Object state change records
[Start of section]
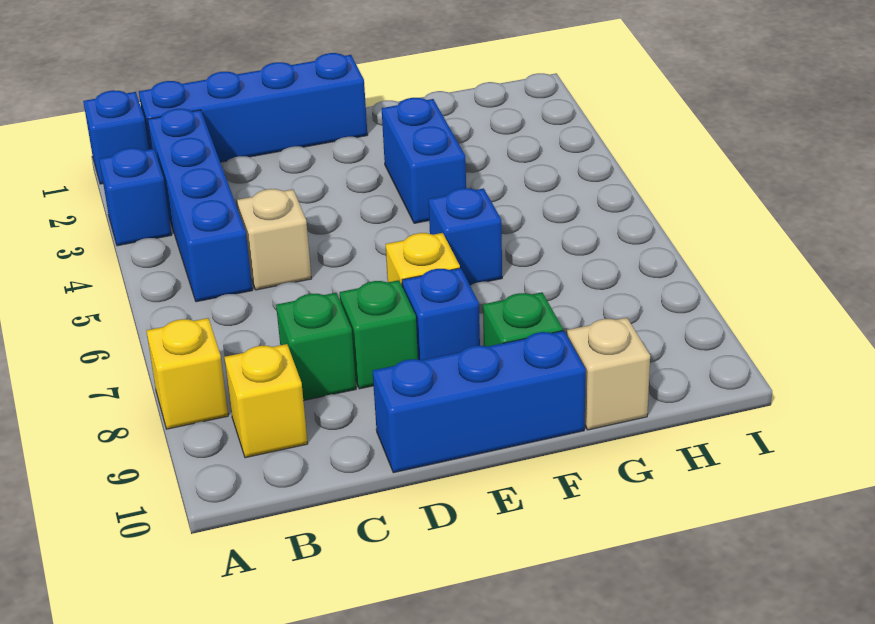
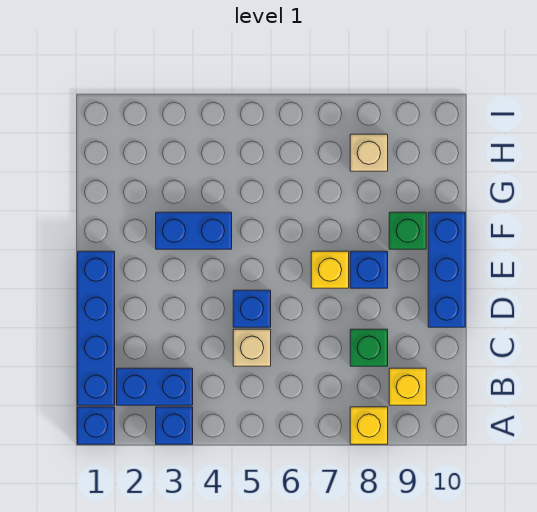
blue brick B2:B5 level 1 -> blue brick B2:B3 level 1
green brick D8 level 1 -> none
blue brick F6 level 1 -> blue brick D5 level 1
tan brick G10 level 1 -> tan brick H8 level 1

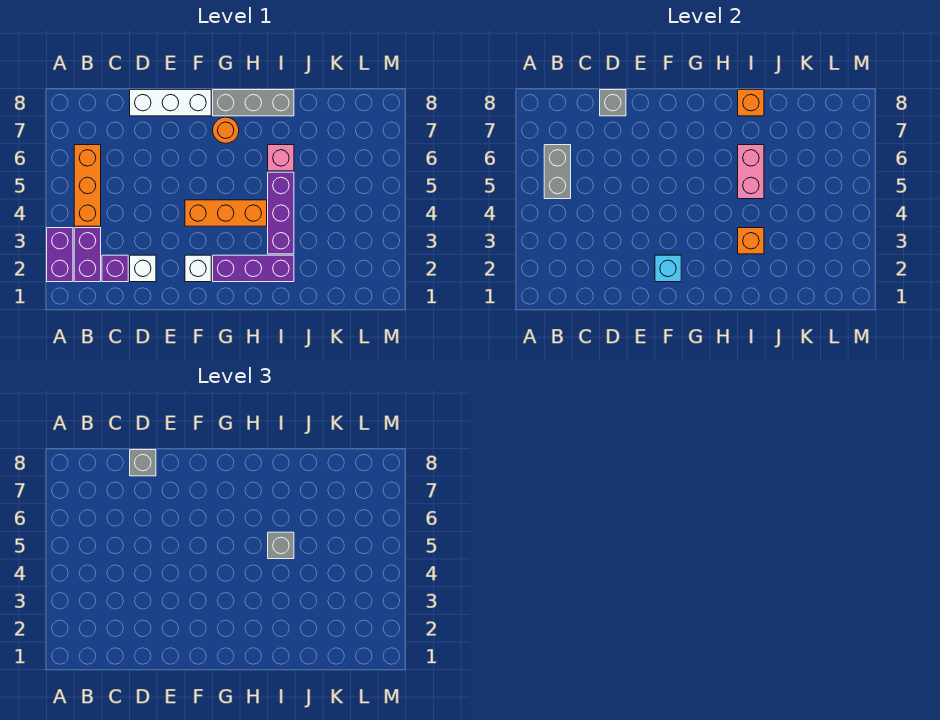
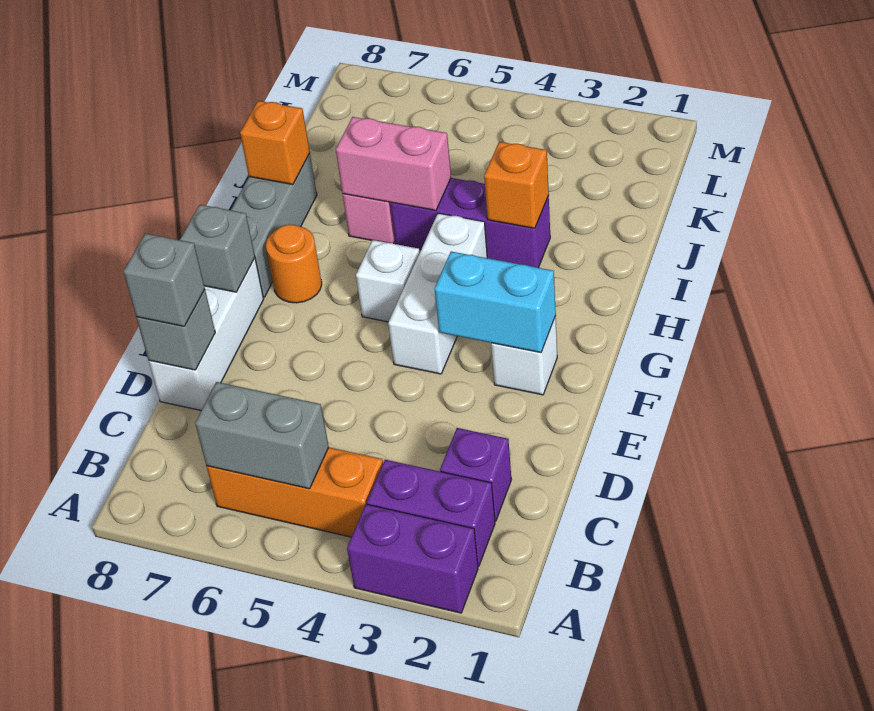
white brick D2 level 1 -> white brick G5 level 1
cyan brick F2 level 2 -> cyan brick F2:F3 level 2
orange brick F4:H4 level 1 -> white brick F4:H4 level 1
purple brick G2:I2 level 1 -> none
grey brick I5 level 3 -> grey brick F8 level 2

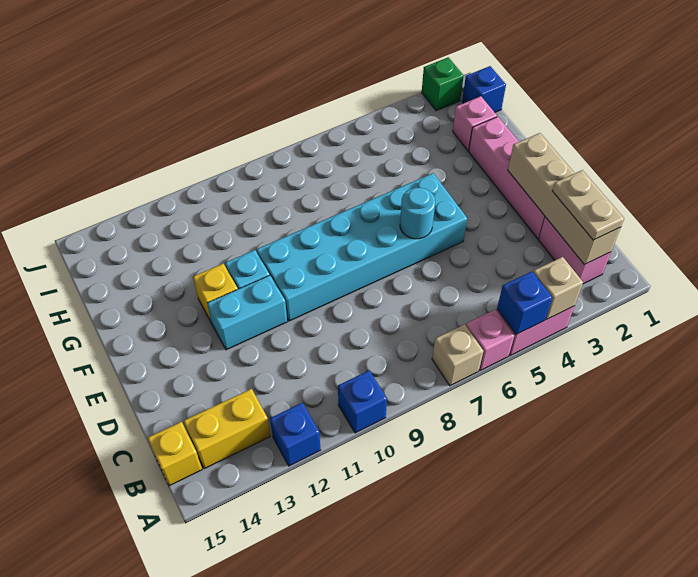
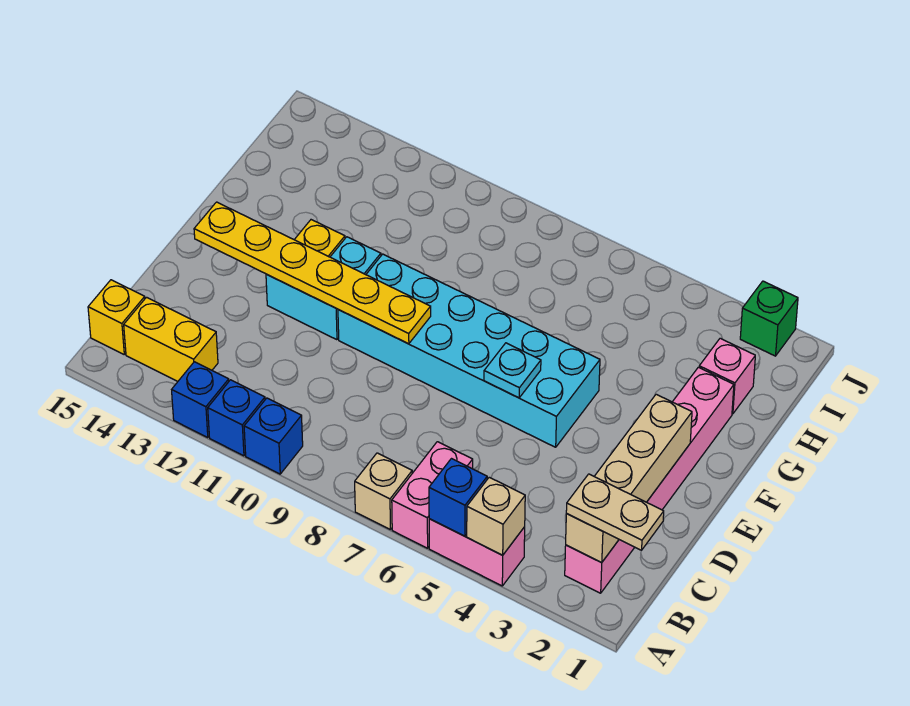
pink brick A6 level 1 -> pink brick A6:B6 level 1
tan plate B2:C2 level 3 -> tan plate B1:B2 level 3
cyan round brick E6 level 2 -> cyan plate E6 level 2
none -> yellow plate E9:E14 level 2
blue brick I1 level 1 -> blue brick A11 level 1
[End of section]
### What this task involves
Please retype the data exactly. The pictures do not go in.

### Response to this task
blue brick B2:B5 level 1 -> blue brick B2:B3 level 1
green brick D8 level 1 -> none
blue brick F6 level 1 -> blue brick D5 level 1
tan brick G10 level 1 -> tan brick H8 level 1

white brick D2 level 1 -> white brick G5 level 1
cyan brick F2 level 2 -> cyan brick F2:F3 level 2
orange brick F4:H4 level 1 -> white brick F4:H4 level 1
purple brick G2:I2 level 1 -> none
grey brick I5 level 3 -> grey brick F8 level 2

pink brick A6 level 1 -> pink brick A6:B6 level 1
tan plate B2:C2 level 3 -> tan plate B1:B2 level 3
cyan round brick E6 level 2 -> cyan plate E6 level 2
none -> yellow plate E9:E14 level 2
blue brick I1 level 1 -> blue brick A11 level 1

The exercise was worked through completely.